▶ **INSTRUCTIONS TO FOLLOW**:
Rewrite everything from the line containing "Can you confirm" down to the line containing "The width and height of the screenshot is (480, 640)." with "dirt road" changed to "gravel path", leaving all else as it is.

** Opening AVAILABLE DATA block **

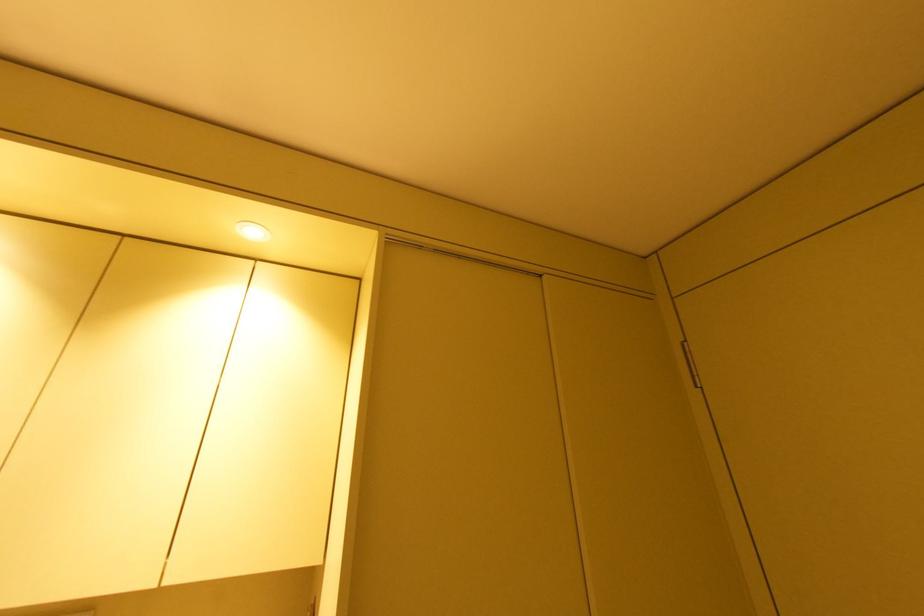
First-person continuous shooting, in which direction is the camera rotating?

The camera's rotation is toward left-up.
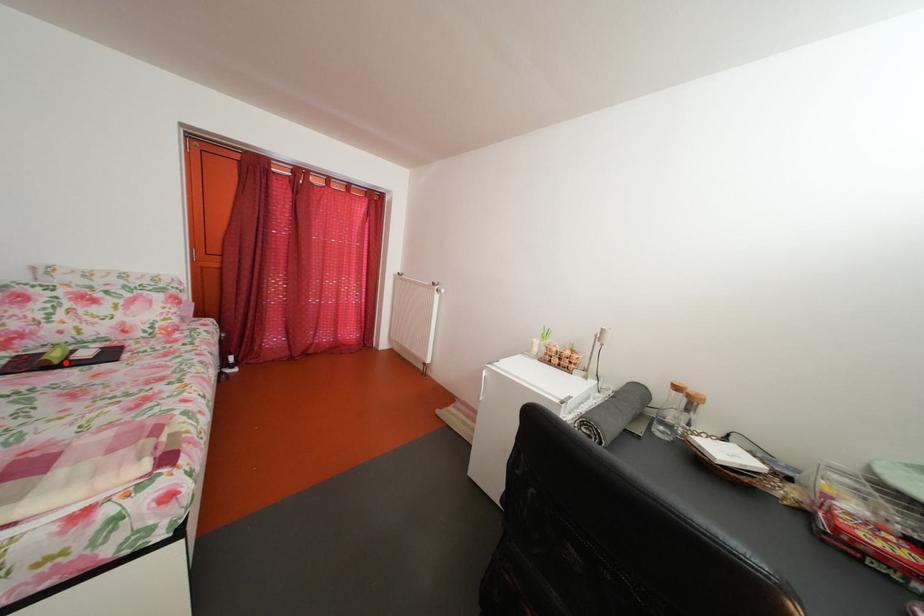
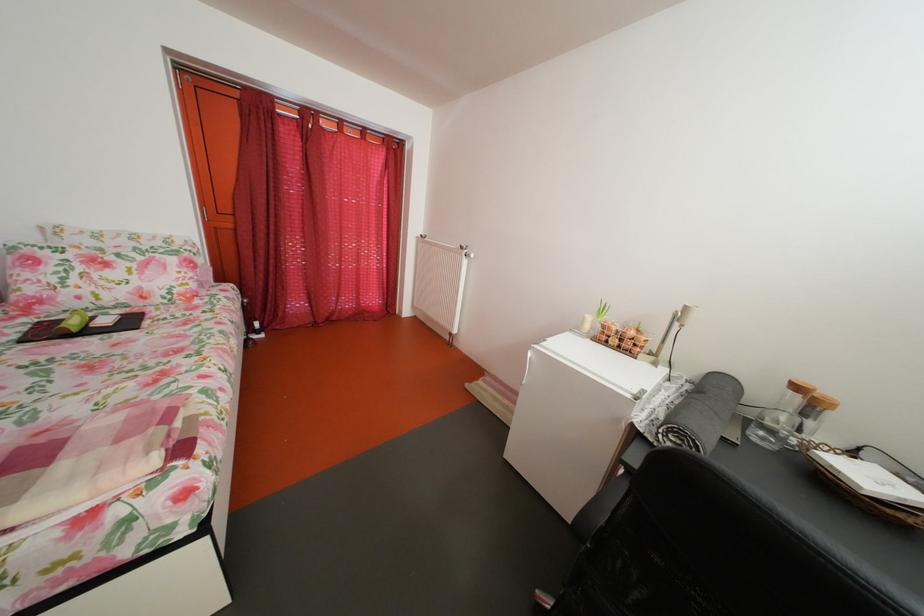
Question: I am providing you with two images of the same scene from different viewpoints. A red point is marked on the first image. Is the red point's position out of view in image 2?

Choices:
 (A) Yes
 (B) No

Answer: (B)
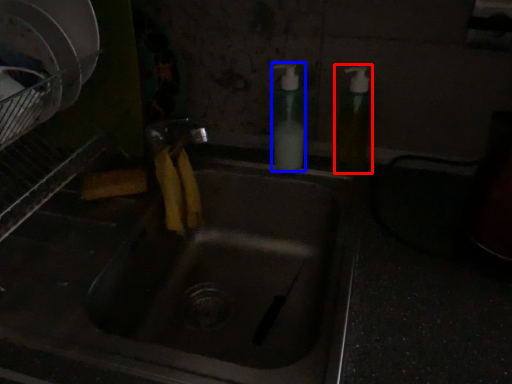
Question: Which point is closer to the camera, soap dispenser (highlighted by a red box) or soap dispenser (highlighted by a blue box)?

Choices:
 (A) soap dispenser
 (B) soap dispenser

Answer: (A)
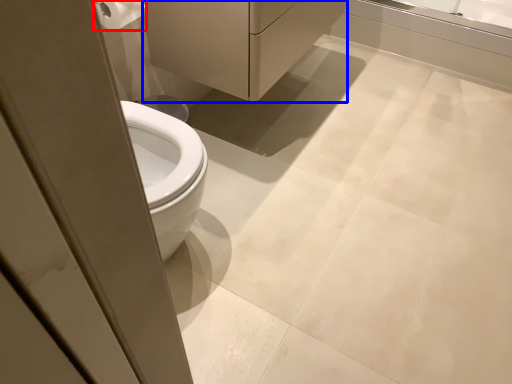
Question: Among these objects, which one is nearest to the camera, toilet paper (highlighted by a red box) or porcelain (highlighted by a blue box)?

Choices:
 (A) toilet paper
 (B) porcelain

Answer: (A)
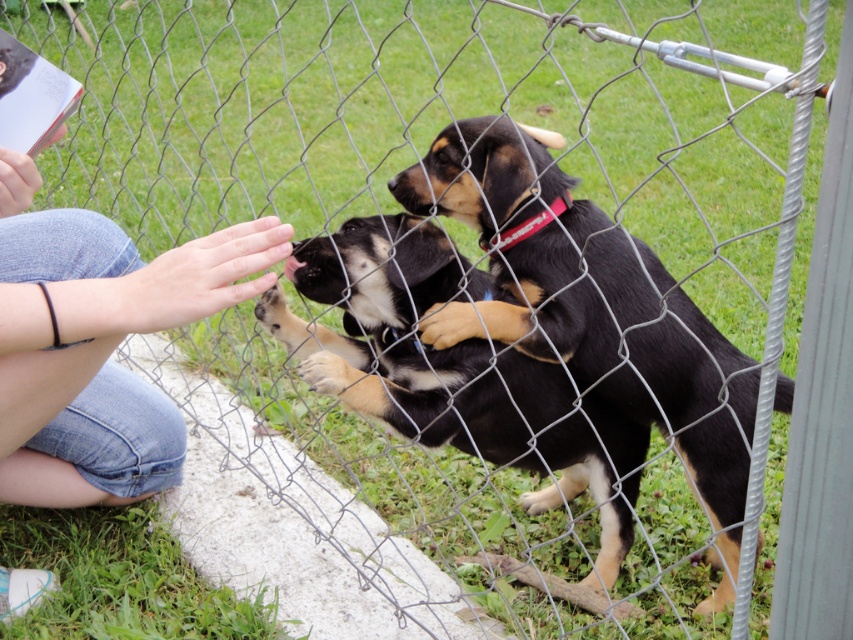
You are a dog trainer trying to identify the older puppy between the black fur puppy at center and the black fur dog at center. Based on their sizes, which one is likely older?

The black fur puppy at center is much taller than the black fur dog at center, so the black fur puppy at center is likely older since it is taller.

You are a drone operator trying to capture a photo of the two puppies and the person. You need to position your drone between the two points marked as point [120,280] and point [397,179]. Which point should the drone be closer to in order to frame the puppies and the person clearly?

The drone should be positioned closer to point [120,280] because it is in front of point [397,179], allowing for a clearer view of the puppies and the person.

From the picture: You are a dog trainer observing the scene. The person is sitting on the grass and has their hand near the puppies. Where is the jeans at left in relation to the black smooth nose at center?

The jeans at left is below the black smooth nose at center.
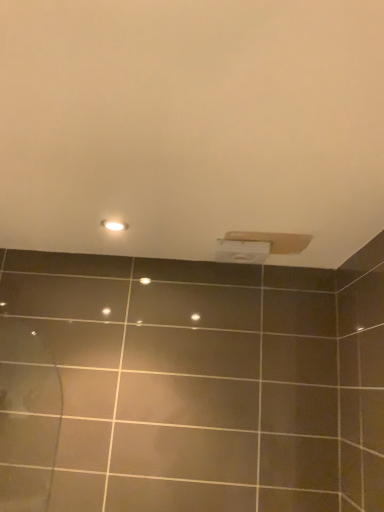
In order to click on white matte toilet paper at upper center in this screenshot , I will do `click(242, 251)`.

In order to face white matte toilet paper at upper center, should I rotate leftwards or rightwards?

Rotate right and turn 6.879 degrees.

What do you see at coordinates (242, 251) in the screenshot? I see `white matte toilet paper at upper center` at bounding box center [242, 251].

What do you see at coordinates (114, 225) in the screenshot? I see `matte white light fixture at upper center` at bounding box center [114, 225].

I want to click on matte white light fixture at upper center, so click(114, 225).

Where is `white matte toilet paper at upper center`? The image size is (384, 512). white matte toilet paper at upper center is located at coordinates (242, 251).

In the scene shown: Which is more to the right, matte white light fixture at upper center or white matte toilet paper at upper center?

white matte toilet paper at upper center is more to the right.

Is matte white light fixture at upper center in front of or behind white matte toilet paper at upper center in the image?

matte white light fixture at upper center is positioned closer to the viewer than white matte toilet paper at upper center.

Which is in front, point (127, 228) or point (258, 254)?

The point (127, 228) is closer to the camera.

From the image's perspective, does matte white light fixture at upper center appear lower than white matte toilet paper at upper center?

No, from the image's perspective, matte white light fixture at upper center is not beneath white matte toilet paper at upper center.

From a real-world perspective, who is located higher, matte white light fixture at upper center or white matte toilet paper at upper center?

matte white light fixture at upper center, from a real-world perspective.

Considering the relative sizes of matte white light fixture at upper center and white matte toilet paper at upper center in the image provided, is matte white light fixture at upper center wider than white matte toilet paper at upper center?

No, matte white light fixture at upper center is not wider than white matte toilet paper at upper center.

Between matte white light fixture at upper center and white matte toilet paper at upper center, which one has less height?

With less height is matte white light fixture at upper center.

Between matte white light fixture at upper center and white matte toilet paper at upper center, which one has larger size?

white matte toilet paper at upper center is bigger.

Is matte white light fixture at upper center surrounding white matte toilet paper at upper center?

Actually, white matte toilet paper at upper center is outside matte white light fixture at upper center.

Is matte white light fixture at upper center far from white matte toilet paper at upper center?

No, matte white light fixture at upper center is in close proximity to white matte toilet paper at upper center.

Does matte white light fixture at upper center turn towards white matte toilet paper at upper center?

No, matte white light fixture at upper center is not aimed at white matte toilet paper at upper center.

How many degrees apart are the facing directions of matte white light fixture at upper center and white matte toilet paper at upper center?

They differ by 1.63 degrees in their facing directions.

How distant is matte white light fixture at upper center from white matte toilet paper at upper center?

Result: matte white light fixture at upper center and white matte toilet paper at upper center are 40.30 centimeters apart from each other.

Image resolution: width=384 pixels, height=512 pixels. There is a white matte toilet paper at upper center. What are the coordinates of `light fixture above it (from a real-world perspective)` in the screenshot? It's located at (114, 225).

Is white matte toilet paper at upper center to the left or to the right of matte white light fixture at upper center in the image?

Clearly, white matte toilet paper at upper center is on the right of matte white light fixture at upper center in the image.

Is white matte toilet paper at upper center in front of or behind matte white light fixture at upper center in the image?

white matte toilet paper at upper center is behind matte white light fixture at upper center.

Is point (223, 249) positioned in front of point (124, 229)?

No, it is behind (124, 229).

From the image's perspective, between white matte toilet paper at upper center and matte white light fixture at upper center, which one is located above?

matte white light fixture at upper center, from the image's perspective.

From a real-world perspective, which is physically below, white matte toilet paper at upper center or matte white light fixture at upper center?

white matte toilet paper at upper center.

Which object is wider, white matte toilet paper at upper center or matte white light fixture at upper center?

Wider between the two is white matte toilet paper at upper center.

Does white matte toilet paper at upper center have a greater height compared to matte white light fixture at upper center?

Yes.

Is white matte toilet paper at upper center smaller than matte white light fixture at upper center?

Incorrect, white matte toilet paper at upper center is not smaller in size than matte white light fixture at upper center.

Does white matte toilet paper at upper center contain matte white light fixture at upper center?

Definitely not — matte white light fixture at upper center is not inside white matte toilet paper at upper center.

Are white matte toilet paper at upper center and matte white light fixture at upper center beside each other?

white matte toilet paper at upper center and matte white light fixture at upper center are clearly separated.

Is white matte toilet paper at upper center looking in the opposite direction of matte white light fixture at upper center?

white matte toilet paper at upper center is not turned away from matte white light fixture at upper center.

How different are the orientations of white matte toilet paper at upper center and matte white light fixture at upper center in degrees?

There is a 1.63-degree angle between the facing directions of white matte toilet paper at upper center and matte white light fixture at upper center.

Where is `toilet paper below the matte white light fixture at upper center (from a real-world perspective)`? The width and height of the screenshot is (384, 512). toilet paper below the matte white light fixture at upper center (from a real-world perspective) is located at coordinates (242, 251).

You are a GUI agent. You are given a task and a screenshot of the screen. Output one action in this format:
    pyautogui.click(x=<x>, y=<y>)
    Task: Click on the light fixture in front of the white matte toilet paper at upper center
    The height and width of the screenshot is (512, 384).
    Given the screenshot: What is the action you would take?
    pyautogui.click(x=114, y=225)

This screenshot has height=512, width=384. What are the coordinates of `light fixture lying on the left of white matte toilet paper at upper center` in the screenshot? It's located at (114, 225).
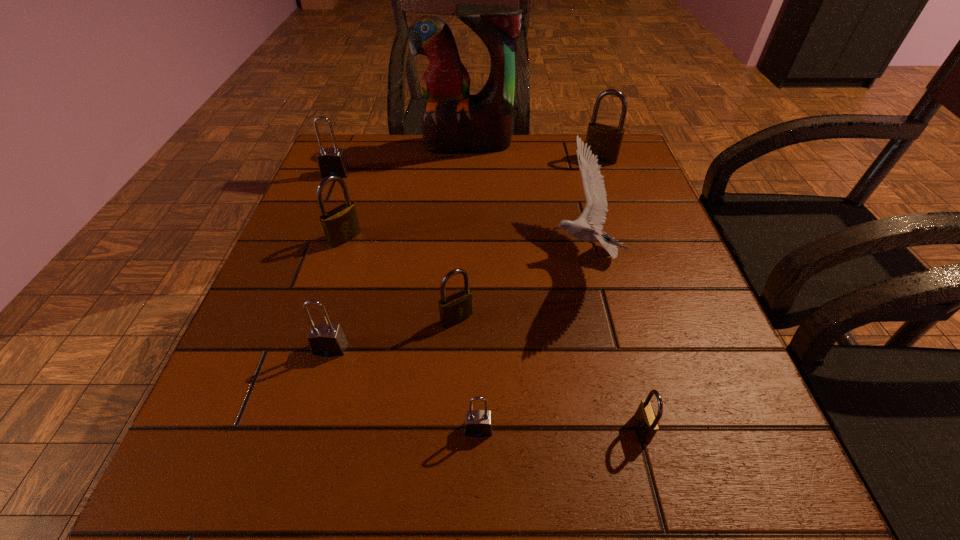
Locate an element on the screen. Image resolution: width=960 pixels, height=540 pixels. free spot located at the tip of the beak of the white gull is located at coordinates (514, 254).

Where is `free location located 0.250m on the shackle of the second farthest padlock`? The image size is (960, 540). free location located 0.250m on the shackle of the second farthest padlock is located at coordinates (305, 247).

You are a GUI agent. You are given a task and a screenshot of the screen. Output one action in this format:
    pyautogui.click(x=<x>, y=<y>)
    Task: Click on the vacant space located 0.350m on the right of the second farthest brass padlock
    
    Given the screenshot: What is the action you would take?
    pyautogui.click(x=526, y=238)

Image resolution: width=960 pixels, height=540 pixels. I want to click on vacant area located on the shackle of the second smallest gray padlock, so click(x=285, y=509).

Find the location of a particular element. The image size is (960, 540). free space located on the back of the third farthest brass padlock is located at coordinates (462, 207).

This screenshot has height=540, width=960. Identify the location of vacant space located on the shackle of the nearest gray padlock. (478, 482).

You are a GUI agent. You are given a task and a screenshot of the screen. Output one action in this format:
    pyautogui.click(x=<x>, y=<y>)
    Task: Click on the blank space located on the back of the second brass padlock from right to left
    The width and height of the screenshot is (960, 540).
    Given the screenshot: What is the action you would take?
    coord(619,342)

Identify the location of parrot that is positioned at the far edge. This screenshot has width=960, height=540. (453, 121).

Locate an element on the screen. The width and height of the screenshot is (960, 540). gull at the right edge is located at coordinates (594, 214).

Identify the location of object that is at the far left corner. (331, 161).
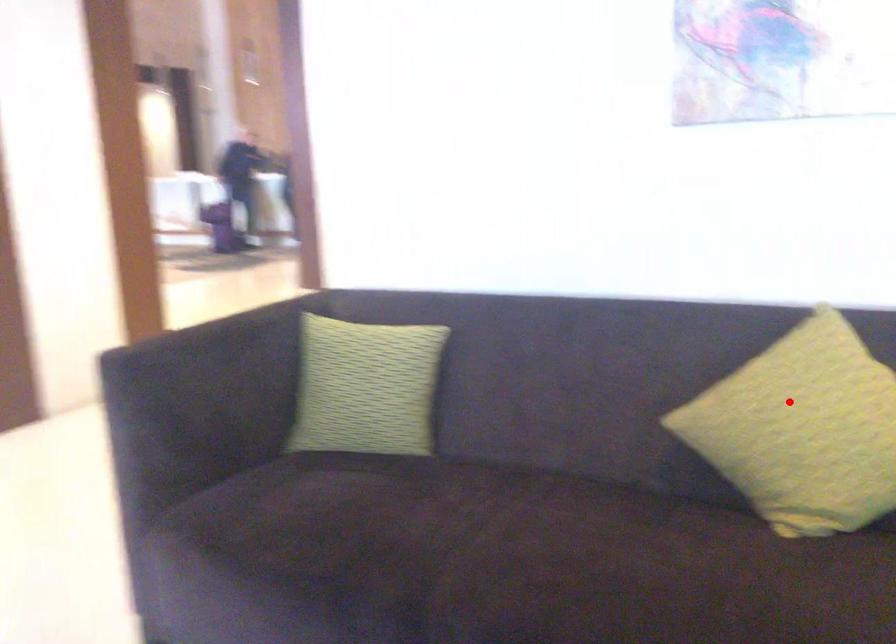
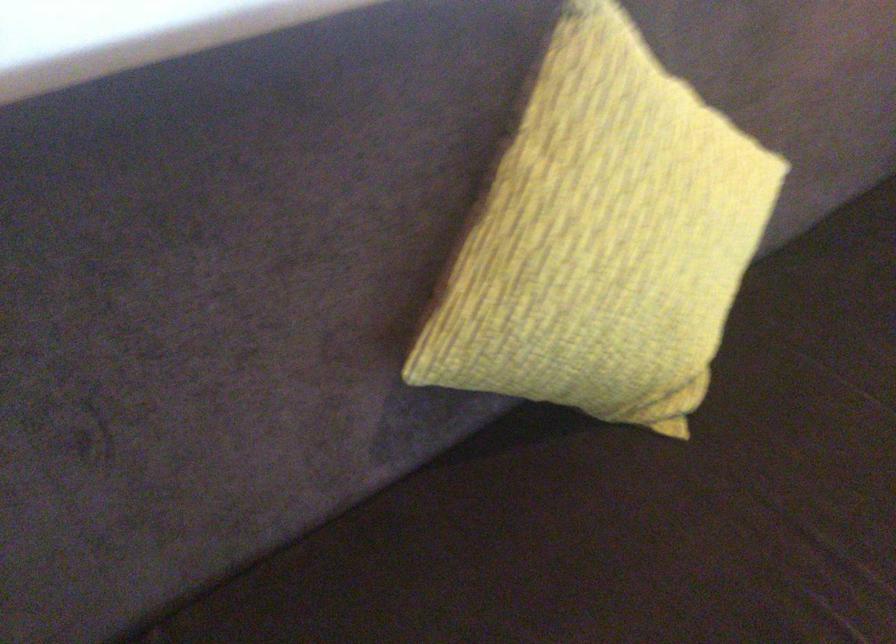
Question: A red point is marked in image1. In image2, is the corresponding 3D point closer to the camera or farther? Reply with the corresponding letter.

Choices:
 (A) The corresponding 3D point is closer.
 (B) The corresponding 3D point is farther.

Answer: (A)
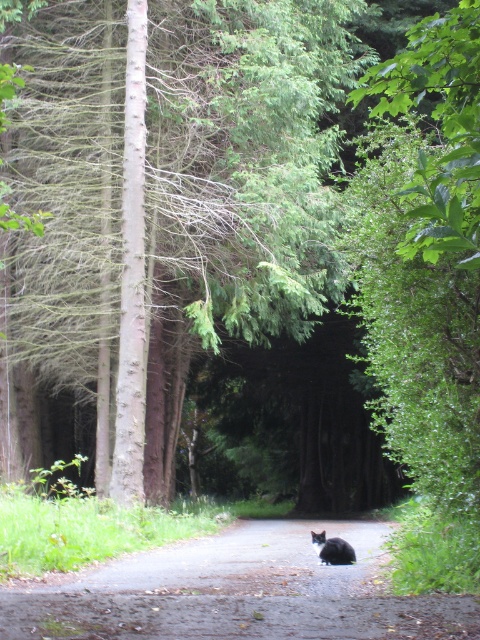
Can you confirm if brown rough tree at center is positioned to the right of dirt road at center?

In fact, brown rough tree at center is to the left of dirt road at center.

Between point (312, 22) and point (305, 550), which one is positioned in front?

Positioned in front is point (305, 550).

The width and height of the screenshot is (480, 640). In order to click on brown rough tree at center in this screenshot , I will do `click(242, 163)`.

Is dirt road at center bigger than black fur cat at center?

Yes, dirt road at center is bigger than black fur cat at center.

Is dirt road at center below black fur cat at center?

Correct, dirt road at center is located below black fur cat at center.

Which is in front, point (384, 624) or point (317, 554)?

Point (384, 624) is more forward.

Locate an element on the screen. Image resolution: width=480 pixels, height=640 pixels. dirt road at center is located at coordinates (237, 593).

In the scene shown: Does brown rough tree at center have a lesser height compared to black fur cat at center?

Incorrect, brown rough tree at center's height does not fall short of black fur cat at center's.

Is point (228, 17) positioned before point (322, 557)?

No, (228, 17) is further to viewer.

What are the coordinates of `brown rough tree at center` in the screenshot? It's located at (242, 163).

Identify the location of brown rough tree at center. (242, 163).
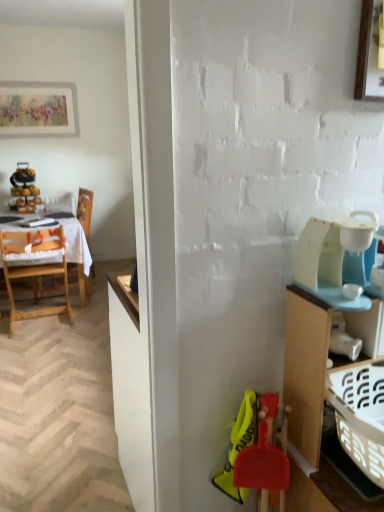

** Closing AVAILABLE DATA block **

▶ **RESULT FOR THIS EXERCISE**:
Can you confirm if brown rough tree at center is positioned to the right of gravel path at center?

In fact, brown rough tree at center is to the left of gravel path at center.

Between point (312, 22) and point (305, 550), which one is positioned in front?

Positioned in front is point (305, 550).

The width and height of the screenshot is (480, 640). In order to click on brown rough tree at center in this screenshot , I will do `click(242, 163)`.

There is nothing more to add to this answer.